TASK ITEM.
Pictures do not belong in the copy; transcribe everything else in the records exactly.

──────── SOURCE DATA ────────

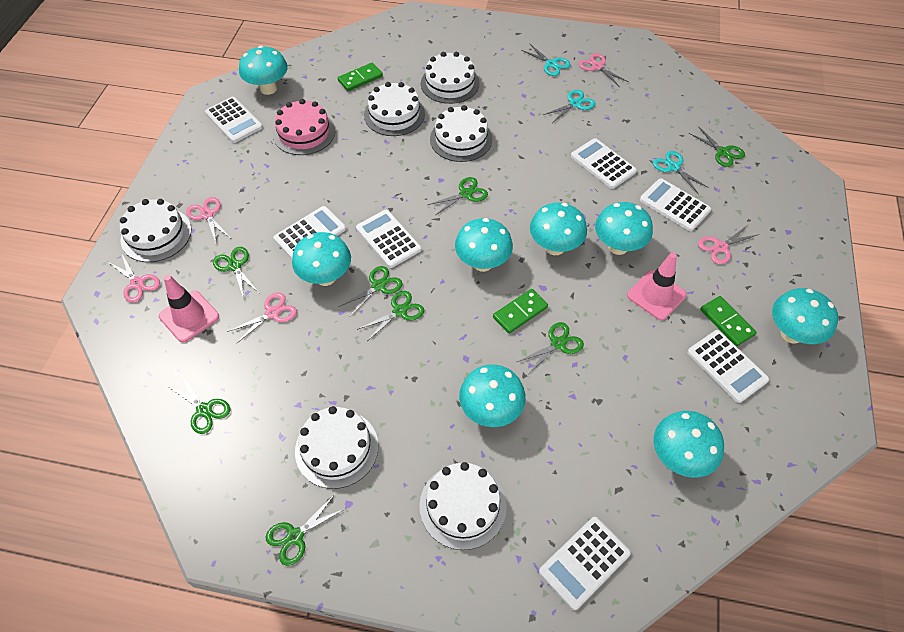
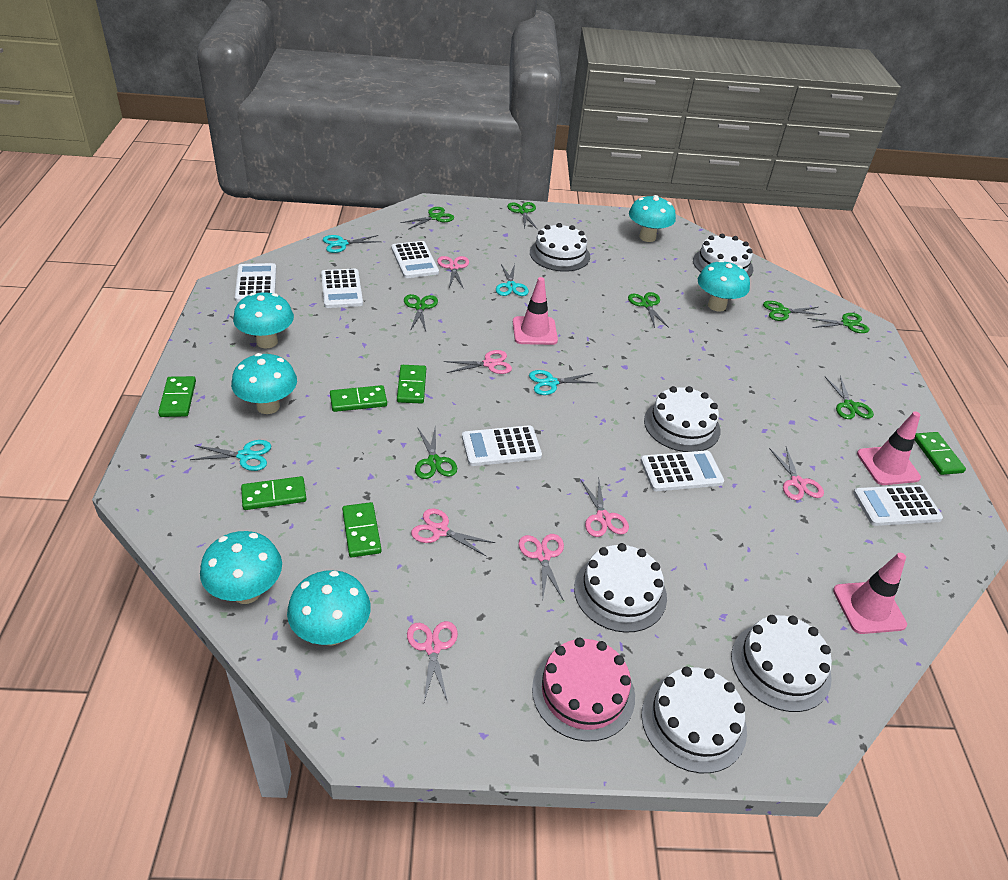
green domino: 3 -> 6
pink scissors: 5 -> 7
pink traffic cone: 2 -> 3
turquoise mushroom: 8 -> 6
turquoise scissors: 3 -> 4
white calculator: 7 -> 6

────────

ANSWER BOX.
green domino: 3 -> 6
pink scissors: 5 -> 7
pink traffic cone: 2 -> 3
turquoise mushroom: 8 -> 6
turquoise scissors: 3 -> 4
white calculator: 7 -> 6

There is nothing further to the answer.